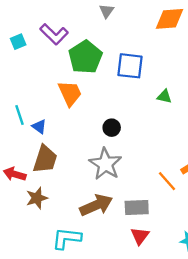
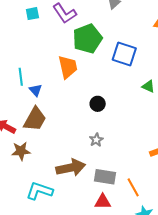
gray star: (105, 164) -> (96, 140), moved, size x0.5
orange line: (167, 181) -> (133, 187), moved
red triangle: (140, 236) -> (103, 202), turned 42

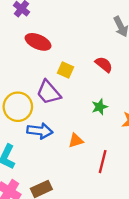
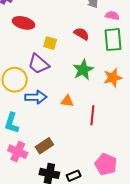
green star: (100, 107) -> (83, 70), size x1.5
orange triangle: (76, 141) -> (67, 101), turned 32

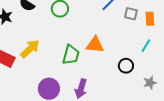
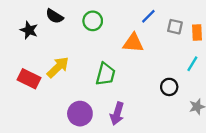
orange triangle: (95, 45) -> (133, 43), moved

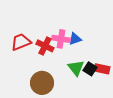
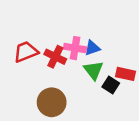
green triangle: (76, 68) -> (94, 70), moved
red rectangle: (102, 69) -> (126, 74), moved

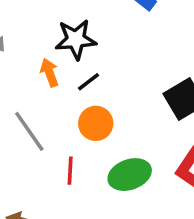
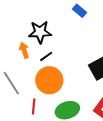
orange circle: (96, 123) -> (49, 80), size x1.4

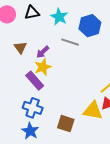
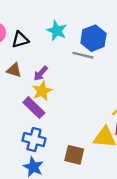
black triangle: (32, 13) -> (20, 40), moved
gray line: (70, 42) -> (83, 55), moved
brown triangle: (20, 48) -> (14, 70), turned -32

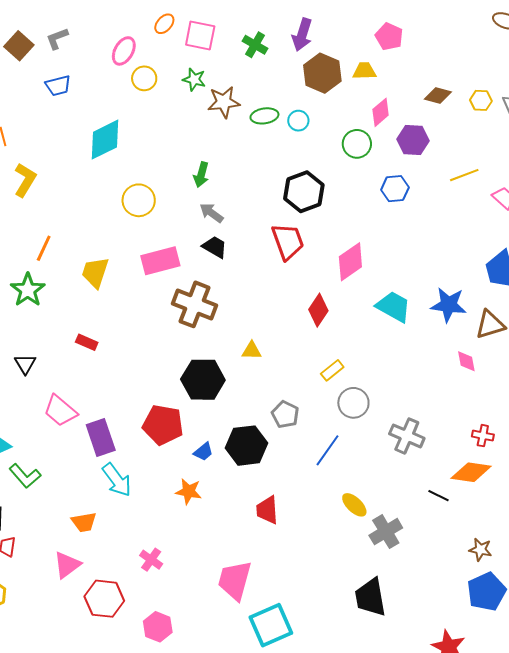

---

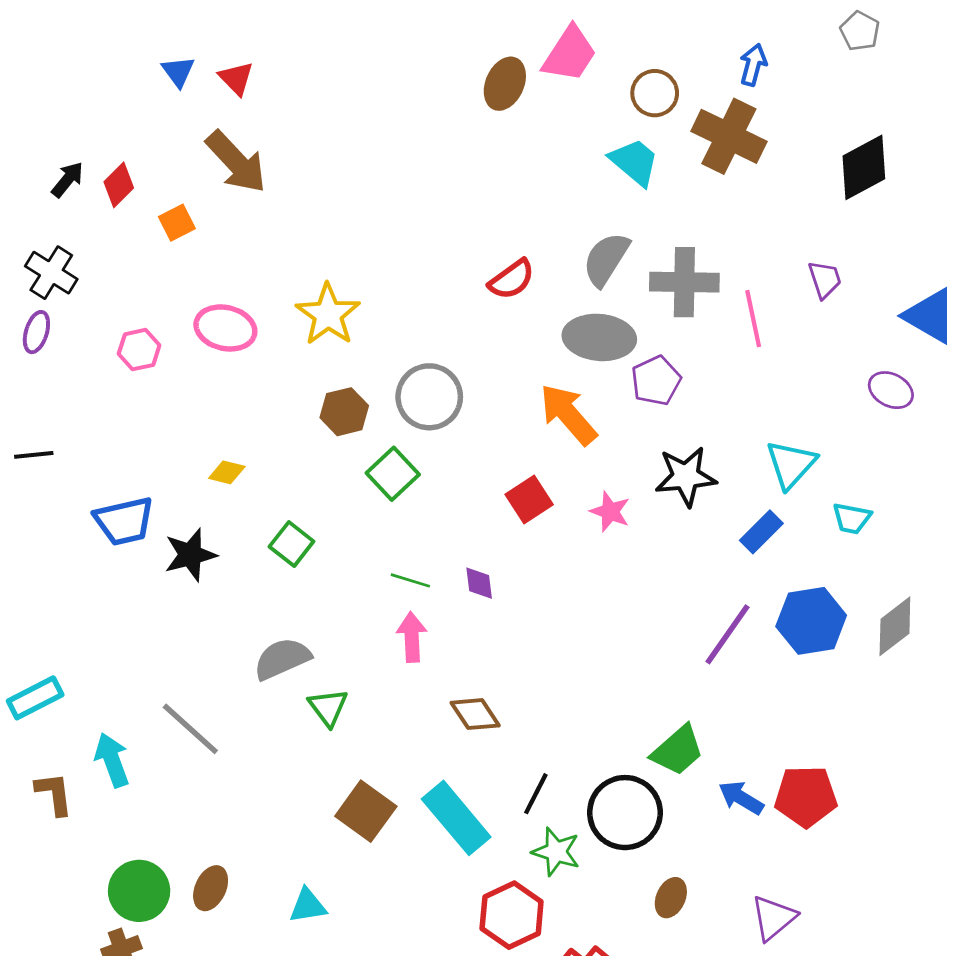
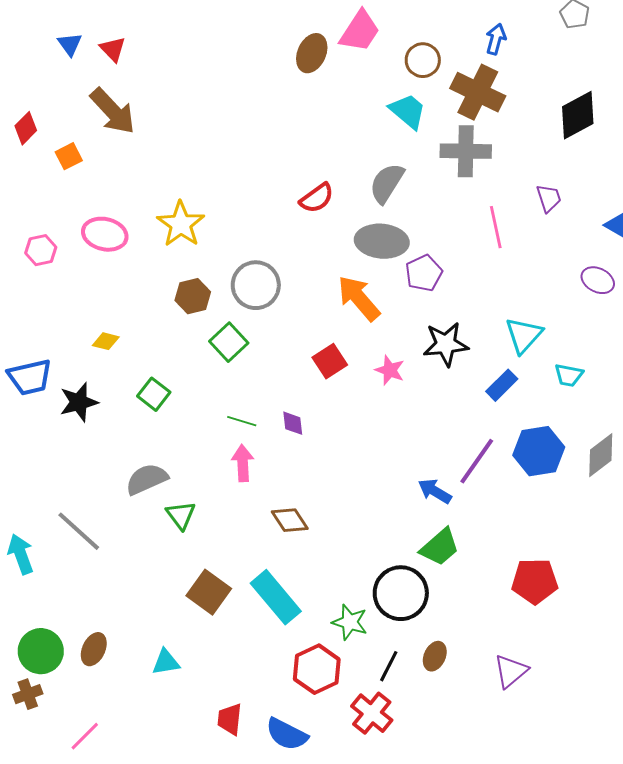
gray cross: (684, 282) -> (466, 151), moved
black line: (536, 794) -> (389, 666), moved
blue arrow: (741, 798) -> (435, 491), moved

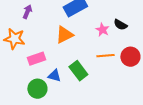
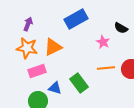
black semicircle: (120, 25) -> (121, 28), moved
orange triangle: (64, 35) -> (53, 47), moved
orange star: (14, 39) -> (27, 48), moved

What is being asked: Only the lines containing the string "black" are needed; pull them out of the records.

Task response:
black triangle: (32, 13) -> (20, 40), moved
black line: (536, 794) -> (389, 666), moved
black semicircle: (120, 25) -> (121, 28), moved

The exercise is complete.